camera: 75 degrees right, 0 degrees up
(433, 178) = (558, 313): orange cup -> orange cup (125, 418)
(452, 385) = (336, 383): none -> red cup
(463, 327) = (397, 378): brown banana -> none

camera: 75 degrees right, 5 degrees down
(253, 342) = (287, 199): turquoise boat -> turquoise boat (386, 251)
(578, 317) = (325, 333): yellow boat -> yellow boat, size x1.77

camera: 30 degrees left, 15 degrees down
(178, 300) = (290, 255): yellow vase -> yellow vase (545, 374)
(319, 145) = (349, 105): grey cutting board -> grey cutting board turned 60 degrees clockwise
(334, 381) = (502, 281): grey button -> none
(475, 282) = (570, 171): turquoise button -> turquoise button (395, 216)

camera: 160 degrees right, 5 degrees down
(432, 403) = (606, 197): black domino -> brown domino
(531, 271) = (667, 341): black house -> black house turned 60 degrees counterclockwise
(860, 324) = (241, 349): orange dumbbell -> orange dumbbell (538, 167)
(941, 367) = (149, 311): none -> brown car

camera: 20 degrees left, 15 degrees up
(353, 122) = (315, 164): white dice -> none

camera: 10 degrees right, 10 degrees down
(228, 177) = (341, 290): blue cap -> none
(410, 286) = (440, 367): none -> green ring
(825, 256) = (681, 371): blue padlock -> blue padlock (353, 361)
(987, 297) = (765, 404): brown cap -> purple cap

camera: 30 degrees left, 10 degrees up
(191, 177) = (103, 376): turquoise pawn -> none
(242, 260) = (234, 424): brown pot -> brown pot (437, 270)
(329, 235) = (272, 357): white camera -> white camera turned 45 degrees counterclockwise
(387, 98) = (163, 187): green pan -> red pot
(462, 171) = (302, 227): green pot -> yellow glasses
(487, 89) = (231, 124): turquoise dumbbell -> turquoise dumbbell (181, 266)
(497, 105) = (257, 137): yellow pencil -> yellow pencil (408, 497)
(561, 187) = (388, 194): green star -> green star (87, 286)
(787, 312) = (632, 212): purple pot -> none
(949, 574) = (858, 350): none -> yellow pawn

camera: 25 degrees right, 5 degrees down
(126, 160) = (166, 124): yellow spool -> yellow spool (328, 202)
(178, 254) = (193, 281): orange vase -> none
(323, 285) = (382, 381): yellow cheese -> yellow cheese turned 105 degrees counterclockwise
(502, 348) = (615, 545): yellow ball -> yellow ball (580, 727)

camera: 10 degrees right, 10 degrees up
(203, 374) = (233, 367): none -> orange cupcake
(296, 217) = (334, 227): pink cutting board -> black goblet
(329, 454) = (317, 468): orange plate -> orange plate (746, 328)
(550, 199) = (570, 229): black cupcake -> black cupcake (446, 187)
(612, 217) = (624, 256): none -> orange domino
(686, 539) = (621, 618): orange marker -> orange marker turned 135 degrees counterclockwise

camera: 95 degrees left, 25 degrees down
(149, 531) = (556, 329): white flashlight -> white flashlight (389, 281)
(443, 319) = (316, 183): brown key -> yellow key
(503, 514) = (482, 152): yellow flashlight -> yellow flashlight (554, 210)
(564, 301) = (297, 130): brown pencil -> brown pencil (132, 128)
◇ ◇ ◇ ◇ ◇ ◇ ◇
Assignment:
Copy each line above that contains the word "domino".

Answer section:
(432, 403) = (606, 197): black domino -> brown domino
(612, 217) = (624, 256): none -> orange domino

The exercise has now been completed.